:: DATA FOR PROCESSING ::

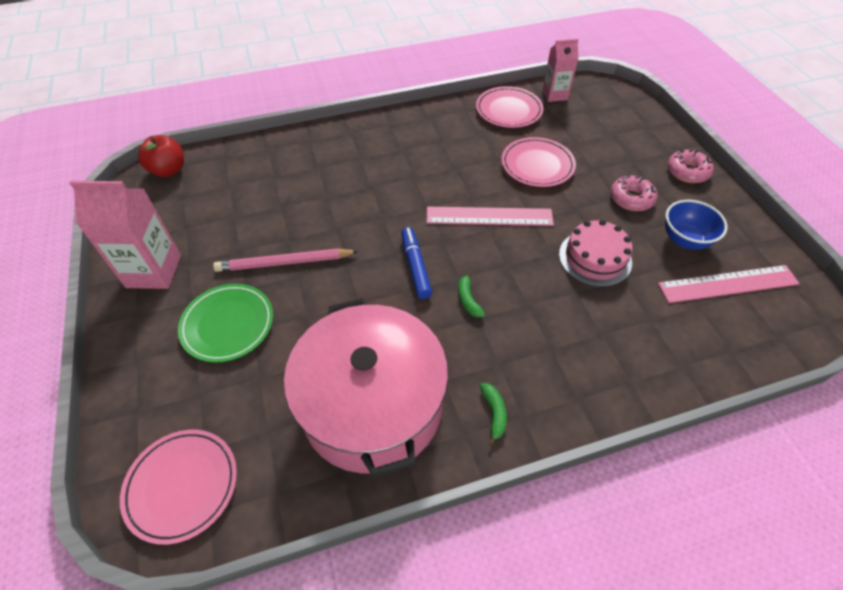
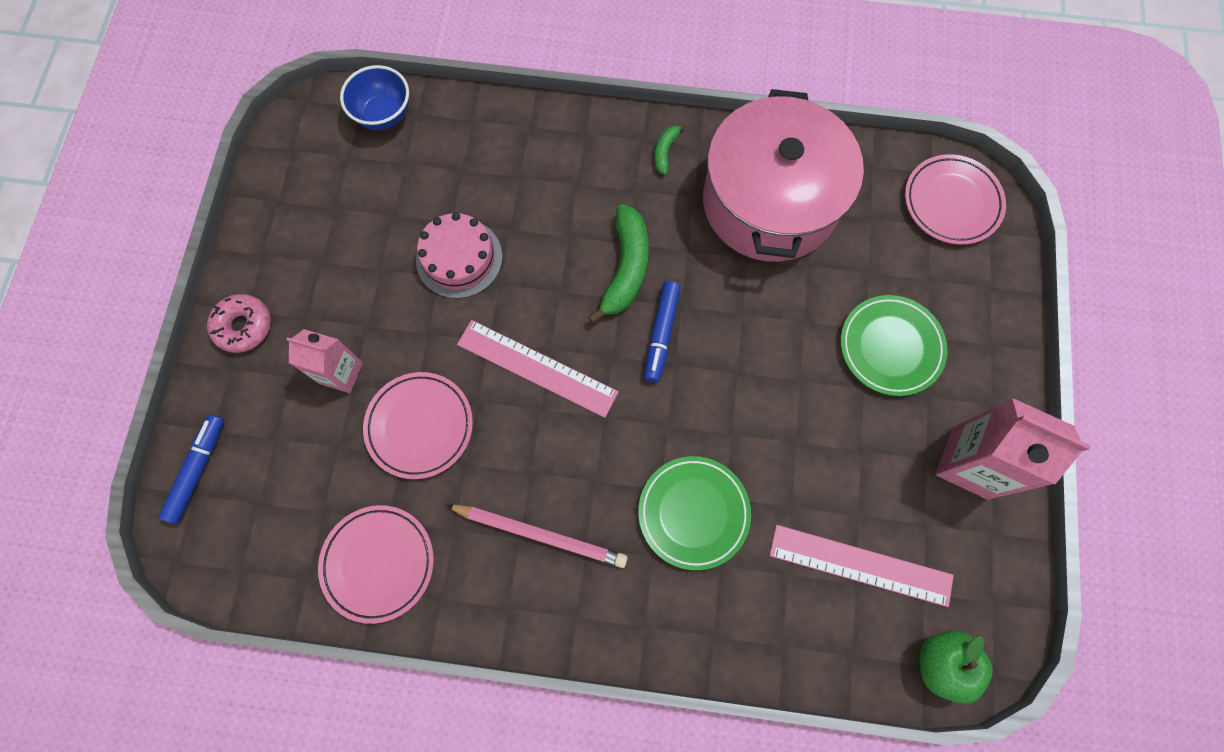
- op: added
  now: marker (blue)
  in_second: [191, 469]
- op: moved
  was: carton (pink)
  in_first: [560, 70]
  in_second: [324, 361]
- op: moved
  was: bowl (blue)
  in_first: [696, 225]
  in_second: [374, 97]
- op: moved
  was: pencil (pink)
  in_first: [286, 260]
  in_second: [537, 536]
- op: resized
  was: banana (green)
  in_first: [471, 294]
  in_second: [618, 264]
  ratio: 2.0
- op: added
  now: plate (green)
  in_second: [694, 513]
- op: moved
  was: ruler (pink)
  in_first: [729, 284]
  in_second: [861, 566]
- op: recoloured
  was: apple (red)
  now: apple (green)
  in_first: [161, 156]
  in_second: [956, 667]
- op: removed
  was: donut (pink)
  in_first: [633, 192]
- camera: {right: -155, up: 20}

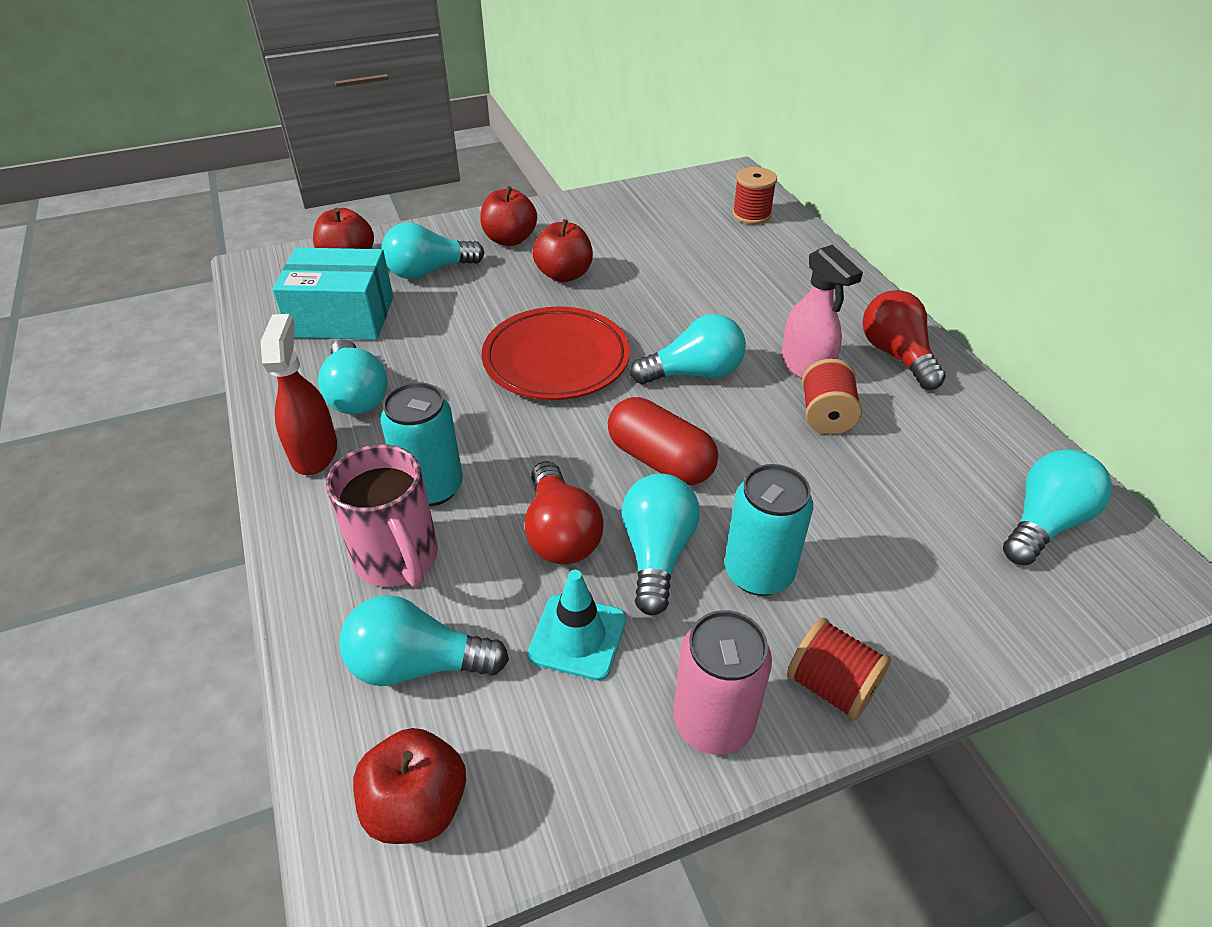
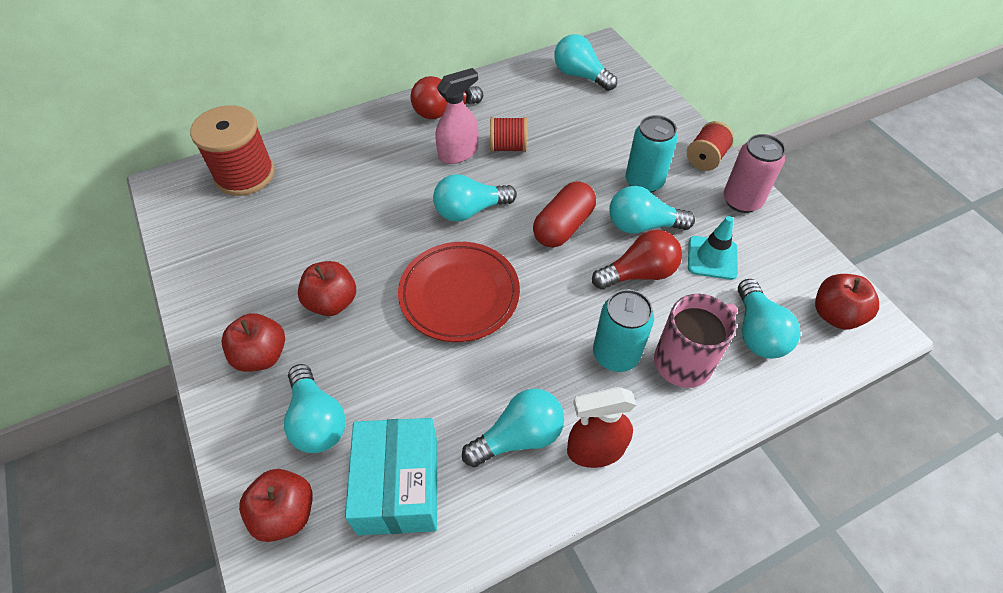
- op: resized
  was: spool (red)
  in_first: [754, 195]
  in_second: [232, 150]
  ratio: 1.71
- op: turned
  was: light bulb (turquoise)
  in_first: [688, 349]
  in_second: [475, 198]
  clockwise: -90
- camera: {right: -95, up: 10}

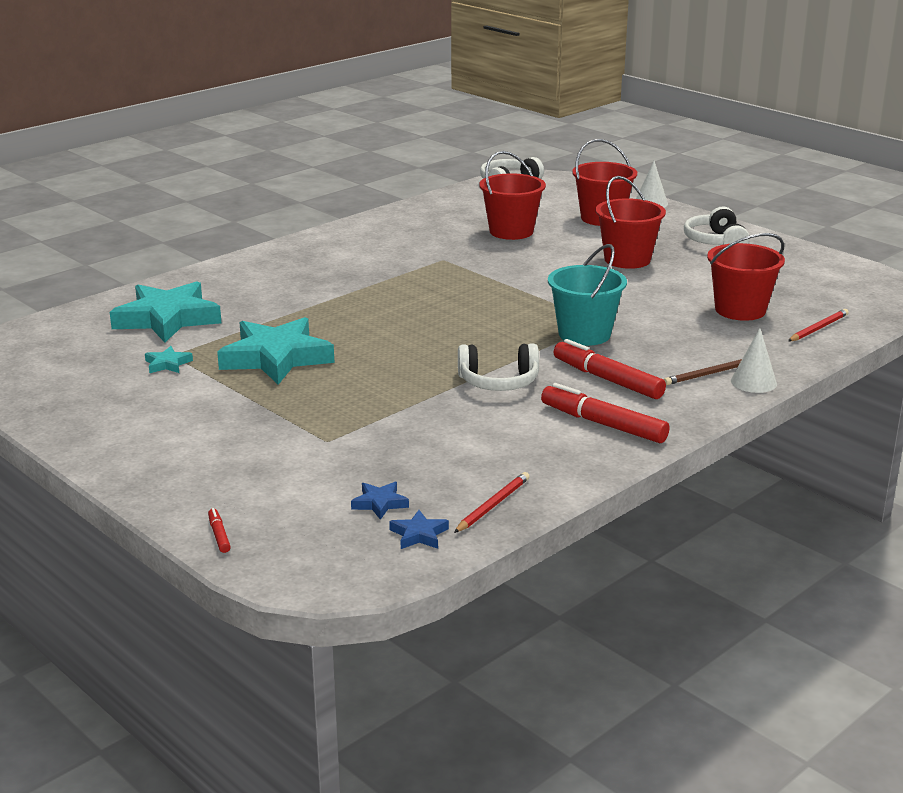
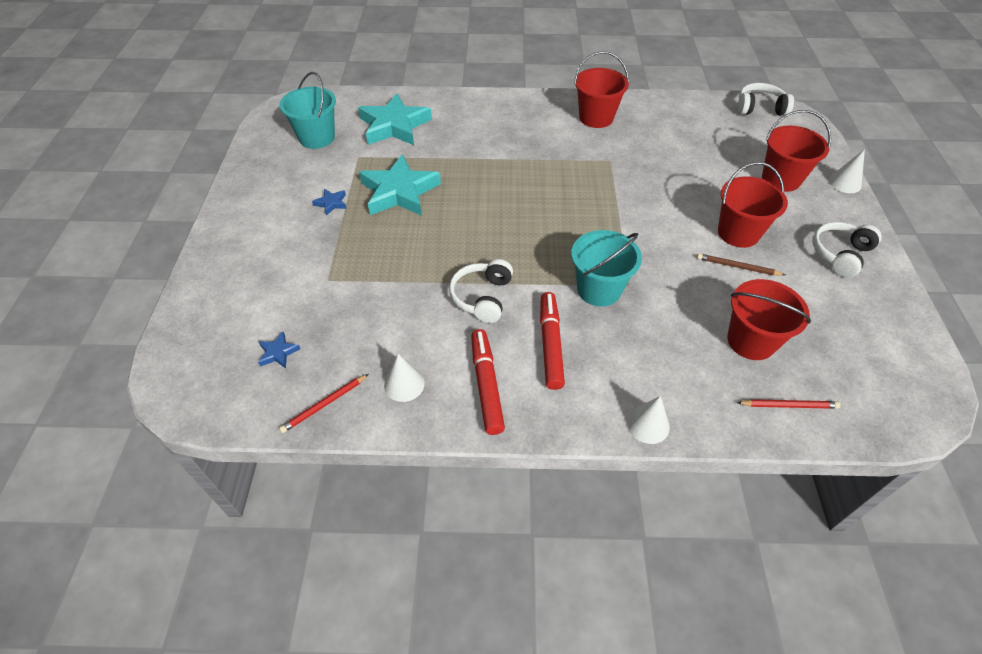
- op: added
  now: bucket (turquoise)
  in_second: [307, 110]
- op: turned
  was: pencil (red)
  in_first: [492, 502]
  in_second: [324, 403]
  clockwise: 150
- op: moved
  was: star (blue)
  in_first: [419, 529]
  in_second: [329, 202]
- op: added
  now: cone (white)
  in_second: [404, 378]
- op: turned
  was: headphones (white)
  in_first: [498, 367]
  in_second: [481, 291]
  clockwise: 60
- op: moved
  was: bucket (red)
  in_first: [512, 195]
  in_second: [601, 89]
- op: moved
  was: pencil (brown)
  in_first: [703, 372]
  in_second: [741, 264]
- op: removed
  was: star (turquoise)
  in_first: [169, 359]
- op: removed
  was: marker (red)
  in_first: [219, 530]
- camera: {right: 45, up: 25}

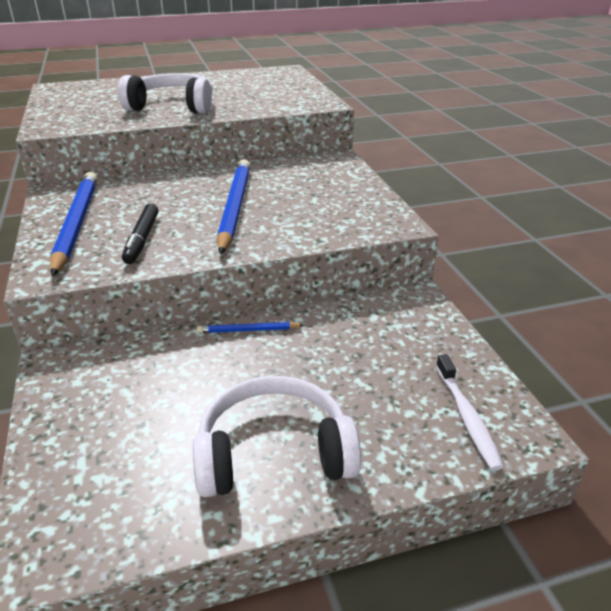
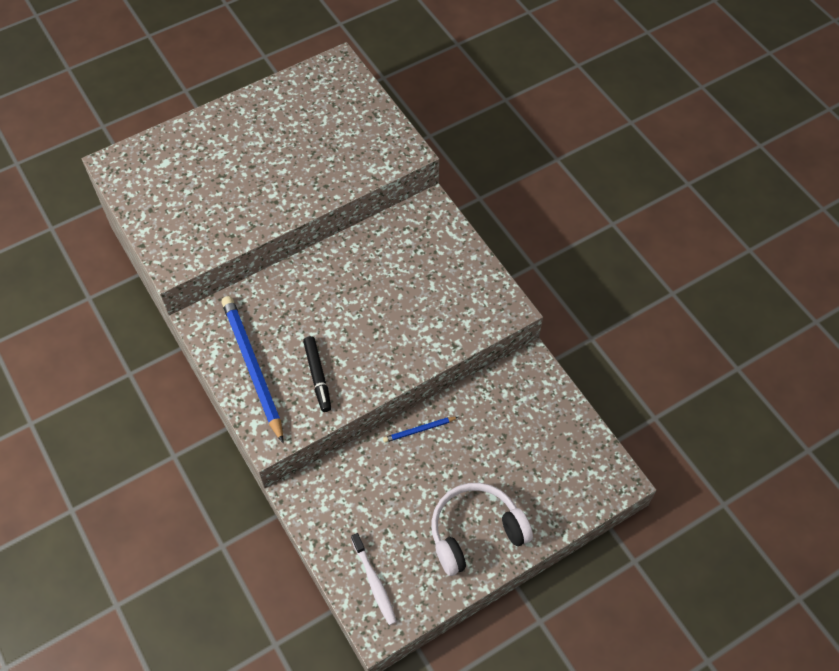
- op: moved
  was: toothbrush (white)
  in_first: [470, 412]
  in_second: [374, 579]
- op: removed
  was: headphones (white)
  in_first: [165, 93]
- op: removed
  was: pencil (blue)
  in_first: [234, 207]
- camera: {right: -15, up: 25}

:::

### GOAL OF THE EXERCISE
The data above must be copied exactly. Leave out the pictures.

### RESULT FOR THIS EXERCISE
- op: added
  now: marker (blue)
  in_second: [191, 469]
- op: moved
  was: carton (pink)
  in_first: [560, 70]
  in_second: [324, 361]
- op: moved
  was: bowl (blue)
  in_first: [696, 225]
  in_second: [374, 97]
- op: moved
  was: pencil (pink)
  in_first: [286, 260]
  in_second: [537, 536]
- op: resized
  was: banana (green)
  in_first: [471, 294]
  in_second: [618, 264]
  ratio: 2.0
- op: added
  now: plate (green)
  in_second: [694, 513]
- op: moved
  was: ruler (pink)
  in_first: [729, 284]
  in_second: [861, 566]
- op: recoloured
  was: apple (red)
  now: apple (green)
  in_first: [161, 156]
  in_second: [956, 667]
- op: removed
  was: donut (pink)
  in_first: [633, 192]
- camera: {right: -155, up: 20}

- op: resized
  was: spool (red)
  in_first: [754, 195]
  in_second: [232, 150]
  ratio: 1.71
- op: turned
  was: light bulb (turquoise)
  in_first: [688, 349]
  in_second: [475, 198]
  clockwise: -90
- camera: {right: -95, up: 10}

- op: added
  now: bucket (turquoise)
  in_second: [307, 110]
- op: turned
  was: pencil (red)
  in_first: [492, 502]
  in_second: [324, 403]
  clockwise: 150
- op: moved
  was: star (blue)
  in_first: [419, 529]
  in_second: [329, 202]
- op: added
  now: cone (white)
  in_second: [404, 378]
- op: turned
  was: headphones (white)
  in_first: [498, 367]
  in_second: [481, 291]
  clockwise: 60
- op: moved
  was: bucket (red)
  in_first: [512, 195]
  in_second: [601, 89]
- op: moved
  was: pencil (brown)
  in_first: [703, 372]
  in_second: [741, 264]
- op: removed
  was: star (turquoise)
  in_first: [169, 359]
- op: removed
  was: marker (red)
  in_first: [219, 530]
- camera: {right: 45, up: 25}

- op: moved
  was: toothbrush (white)
  in_first: [470, 412]
  in_second: [374, 579]
- op: removed
  was: headphones (white)
  in_first: [165, 93]
- op: removed
  was: pencil (blue)
  in_first: [234, 207]
- camera: {right: -15, up: 25}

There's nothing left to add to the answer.